◆ **EXERCISE DIRECTIONS**
Extract all lines that hold "type" from the records below.
** Opening PROVIDED DATA block **
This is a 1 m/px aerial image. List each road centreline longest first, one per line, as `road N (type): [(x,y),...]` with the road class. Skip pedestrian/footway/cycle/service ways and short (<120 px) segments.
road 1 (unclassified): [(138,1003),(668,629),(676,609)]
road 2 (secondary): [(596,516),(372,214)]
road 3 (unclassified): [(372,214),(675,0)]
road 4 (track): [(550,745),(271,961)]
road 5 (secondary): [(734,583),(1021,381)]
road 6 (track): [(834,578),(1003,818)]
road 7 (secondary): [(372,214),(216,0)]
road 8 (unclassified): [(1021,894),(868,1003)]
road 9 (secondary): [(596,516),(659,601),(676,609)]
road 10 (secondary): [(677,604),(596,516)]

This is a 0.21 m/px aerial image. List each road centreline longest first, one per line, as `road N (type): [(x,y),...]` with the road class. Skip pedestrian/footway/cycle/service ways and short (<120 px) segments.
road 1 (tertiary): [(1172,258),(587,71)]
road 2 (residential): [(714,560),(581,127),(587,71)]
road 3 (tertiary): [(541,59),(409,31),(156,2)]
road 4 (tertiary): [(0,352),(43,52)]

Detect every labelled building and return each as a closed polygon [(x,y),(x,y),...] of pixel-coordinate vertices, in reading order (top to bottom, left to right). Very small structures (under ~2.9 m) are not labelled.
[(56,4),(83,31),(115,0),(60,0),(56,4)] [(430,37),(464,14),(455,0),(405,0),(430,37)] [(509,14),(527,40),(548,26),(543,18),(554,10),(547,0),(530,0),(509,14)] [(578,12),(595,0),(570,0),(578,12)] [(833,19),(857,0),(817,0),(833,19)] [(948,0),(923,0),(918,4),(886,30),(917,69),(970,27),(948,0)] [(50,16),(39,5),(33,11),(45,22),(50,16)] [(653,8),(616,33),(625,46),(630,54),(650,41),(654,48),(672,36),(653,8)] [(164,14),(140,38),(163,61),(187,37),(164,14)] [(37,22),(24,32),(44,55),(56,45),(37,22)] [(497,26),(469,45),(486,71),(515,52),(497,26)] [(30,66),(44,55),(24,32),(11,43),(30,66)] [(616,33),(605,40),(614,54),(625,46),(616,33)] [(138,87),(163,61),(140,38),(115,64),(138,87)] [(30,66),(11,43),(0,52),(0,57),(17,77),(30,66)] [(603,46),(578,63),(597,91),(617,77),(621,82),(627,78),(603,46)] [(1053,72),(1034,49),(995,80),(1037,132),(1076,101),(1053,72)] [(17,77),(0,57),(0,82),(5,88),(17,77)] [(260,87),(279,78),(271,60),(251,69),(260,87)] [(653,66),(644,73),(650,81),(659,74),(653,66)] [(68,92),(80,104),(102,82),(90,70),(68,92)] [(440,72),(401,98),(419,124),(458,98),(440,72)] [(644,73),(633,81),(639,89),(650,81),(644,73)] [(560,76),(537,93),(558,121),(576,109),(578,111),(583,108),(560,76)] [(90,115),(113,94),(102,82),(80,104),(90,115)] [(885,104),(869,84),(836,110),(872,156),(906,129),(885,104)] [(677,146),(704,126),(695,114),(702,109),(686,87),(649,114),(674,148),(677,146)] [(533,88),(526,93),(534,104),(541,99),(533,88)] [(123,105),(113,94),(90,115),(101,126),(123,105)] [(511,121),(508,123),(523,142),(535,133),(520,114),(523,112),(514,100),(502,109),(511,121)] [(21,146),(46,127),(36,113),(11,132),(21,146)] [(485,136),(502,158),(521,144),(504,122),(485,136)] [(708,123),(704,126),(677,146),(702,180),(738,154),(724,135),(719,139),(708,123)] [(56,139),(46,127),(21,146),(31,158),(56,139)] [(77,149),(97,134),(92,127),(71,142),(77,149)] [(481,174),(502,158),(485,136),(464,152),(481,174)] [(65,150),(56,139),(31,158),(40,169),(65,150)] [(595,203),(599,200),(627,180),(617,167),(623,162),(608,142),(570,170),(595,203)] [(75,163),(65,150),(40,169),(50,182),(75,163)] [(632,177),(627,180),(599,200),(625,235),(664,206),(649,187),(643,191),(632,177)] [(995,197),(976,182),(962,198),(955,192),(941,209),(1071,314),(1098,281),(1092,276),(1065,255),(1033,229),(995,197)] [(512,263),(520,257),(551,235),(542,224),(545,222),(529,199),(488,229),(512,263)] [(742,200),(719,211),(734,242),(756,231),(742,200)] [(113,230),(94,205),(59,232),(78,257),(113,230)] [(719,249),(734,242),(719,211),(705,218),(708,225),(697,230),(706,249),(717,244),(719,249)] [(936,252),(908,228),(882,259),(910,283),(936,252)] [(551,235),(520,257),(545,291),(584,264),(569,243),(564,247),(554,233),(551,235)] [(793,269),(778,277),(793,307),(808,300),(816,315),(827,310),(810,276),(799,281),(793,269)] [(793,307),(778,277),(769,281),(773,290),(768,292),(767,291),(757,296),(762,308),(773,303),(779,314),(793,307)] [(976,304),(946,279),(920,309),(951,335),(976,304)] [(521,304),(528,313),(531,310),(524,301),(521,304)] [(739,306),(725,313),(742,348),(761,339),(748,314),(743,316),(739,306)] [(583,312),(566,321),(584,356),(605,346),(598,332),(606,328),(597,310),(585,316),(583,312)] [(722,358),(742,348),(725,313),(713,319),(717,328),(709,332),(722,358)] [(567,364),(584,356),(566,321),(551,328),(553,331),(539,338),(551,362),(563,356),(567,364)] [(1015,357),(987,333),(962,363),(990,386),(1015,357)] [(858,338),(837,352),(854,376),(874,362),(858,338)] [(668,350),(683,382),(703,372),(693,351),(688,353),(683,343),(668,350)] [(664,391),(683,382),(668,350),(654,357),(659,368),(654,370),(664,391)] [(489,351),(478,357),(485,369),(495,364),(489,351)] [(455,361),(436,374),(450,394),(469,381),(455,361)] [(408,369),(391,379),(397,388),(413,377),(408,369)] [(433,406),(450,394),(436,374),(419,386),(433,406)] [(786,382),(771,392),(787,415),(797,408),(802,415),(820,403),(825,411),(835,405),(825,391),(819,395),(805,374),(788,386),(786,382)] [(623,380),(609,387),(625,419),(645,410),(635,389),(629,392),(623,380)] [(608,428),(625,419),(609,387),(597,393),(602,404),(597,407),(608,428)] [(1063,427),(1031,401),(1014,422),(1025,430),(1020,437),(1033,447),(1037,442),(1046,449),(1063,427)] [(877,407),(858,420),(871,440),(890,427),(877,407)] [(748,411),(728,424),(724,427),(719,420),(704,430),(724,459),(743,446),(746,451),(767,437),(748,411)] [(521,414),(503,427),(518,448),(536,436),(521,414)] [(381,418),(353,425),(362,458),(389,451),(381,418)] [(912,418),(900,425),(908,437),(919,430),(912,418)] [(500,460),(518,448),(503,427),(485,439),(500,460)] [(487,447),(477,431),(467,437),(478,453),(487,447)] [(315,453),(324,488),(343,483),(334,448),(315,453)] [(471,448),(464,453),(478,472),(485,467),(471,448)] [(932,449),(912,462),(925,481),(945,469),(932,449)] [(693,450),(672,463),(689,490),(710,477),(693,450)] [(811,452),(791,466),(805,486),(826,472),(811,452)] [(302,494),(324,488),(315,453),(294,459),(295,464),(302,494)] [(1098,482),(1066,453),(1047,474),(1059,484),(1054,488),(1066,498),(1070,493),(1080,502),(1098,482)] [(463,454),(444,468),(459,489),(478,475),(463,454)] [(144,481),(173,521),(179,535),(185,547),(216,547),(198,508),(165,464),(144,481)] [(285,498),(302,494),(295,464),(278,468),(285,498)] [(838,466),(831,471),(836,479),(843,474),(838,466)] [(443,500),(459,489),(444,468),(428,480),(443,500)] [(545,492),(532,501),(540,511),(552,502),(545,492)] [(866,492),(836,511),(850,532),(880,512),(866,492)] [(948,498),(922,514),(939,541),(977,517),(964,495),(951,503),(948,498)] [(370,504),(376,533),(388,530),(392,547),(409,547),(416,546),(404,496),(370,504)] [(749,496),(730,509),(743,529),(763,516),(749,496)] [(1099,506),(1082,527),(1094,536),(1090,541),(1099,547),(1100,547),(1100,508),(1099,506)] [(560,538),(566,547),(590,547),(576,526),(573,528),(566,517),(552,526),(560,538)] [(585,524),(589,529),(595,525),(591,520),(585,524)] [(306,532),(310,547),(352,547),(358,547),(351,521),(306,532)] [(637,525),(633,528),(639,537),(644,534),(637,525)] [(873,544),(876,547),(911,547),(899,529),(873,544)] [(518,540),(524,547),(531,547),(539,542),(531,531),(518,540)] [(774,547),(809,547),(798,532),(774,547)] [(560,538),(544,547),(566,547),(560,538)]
** Closing PROVIDED DATA block **
◆ **WRITTEN REPLY**
This is a 1 m/px aerial image. List each road centreline longest first, one per line, as `road N (type): [(x,y),...]` with the road class. Skip pedestrian/footway/cycle/service ways and short (<120 px) segments.
This is a 0.21 m/px aerial image. List each road centreline longest first, one per line, as `road N (type): [(x,y),...]` with the road class. Skip pedestrian/footway/cycle/service ways and short (<120 px) segments.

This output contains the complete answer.